Assignment | Retype the listing exactly; omit pictures.

Exercise data |
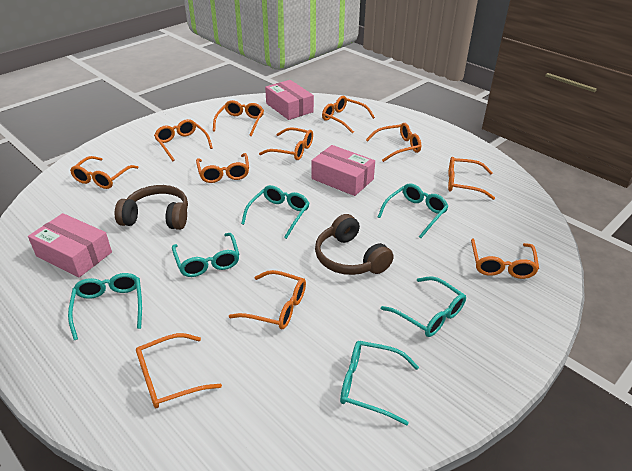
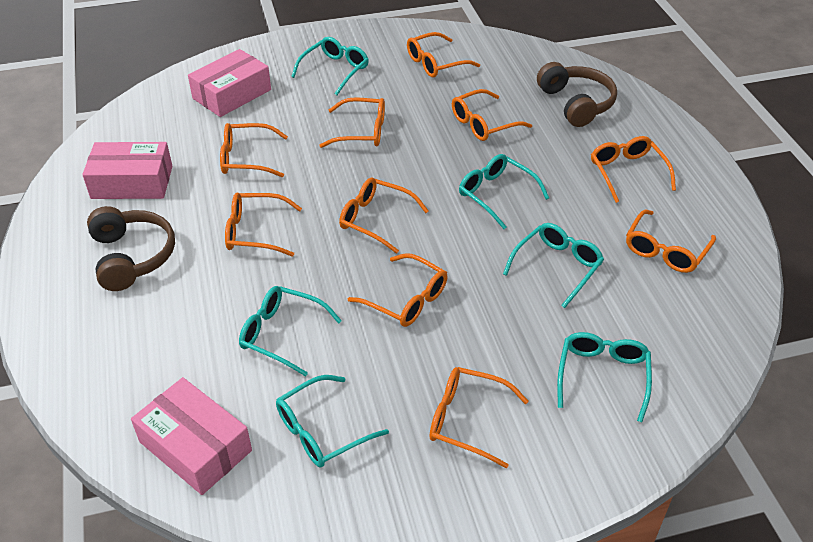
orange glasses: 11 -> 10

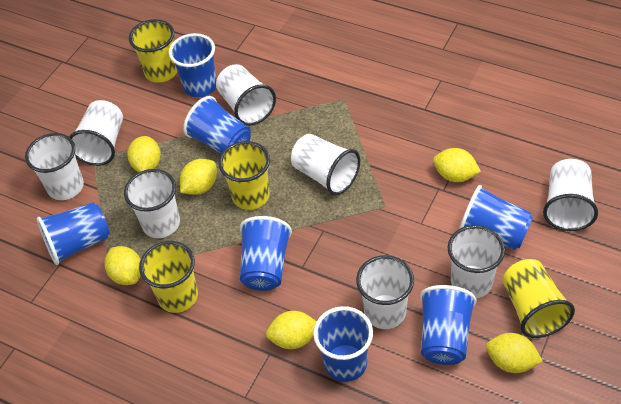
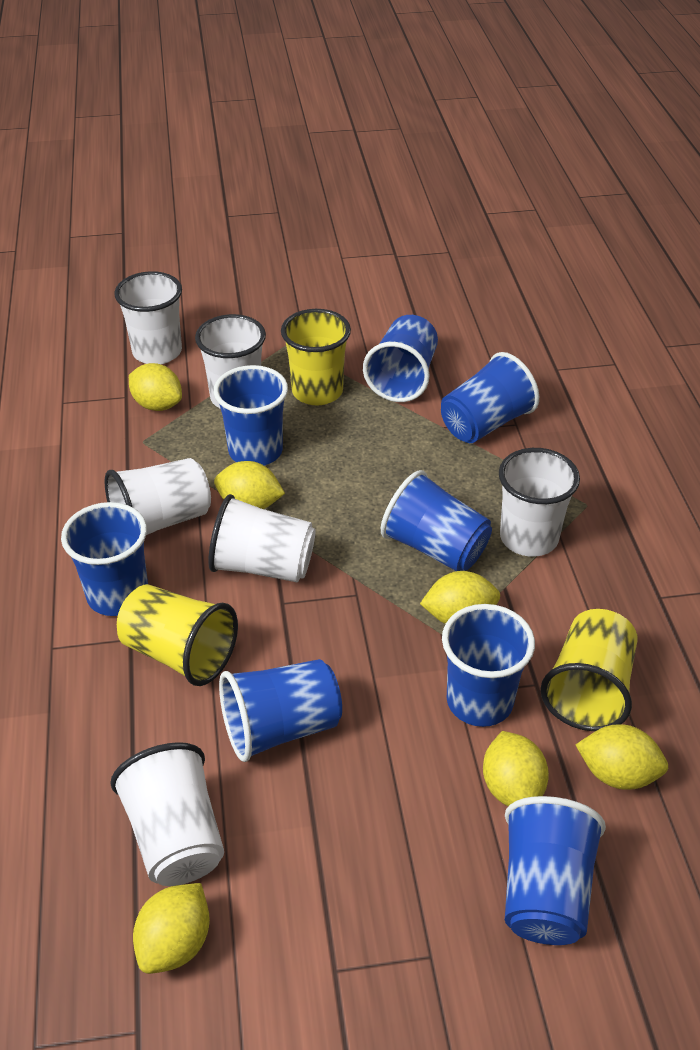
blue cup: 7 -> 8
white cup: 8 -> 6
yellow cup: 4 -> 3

Result of the task |
orange glasses: 11 -> 10

blue cup: 7 -> 8
white cup: 8 -> 6
yellow cup: 4 -> 3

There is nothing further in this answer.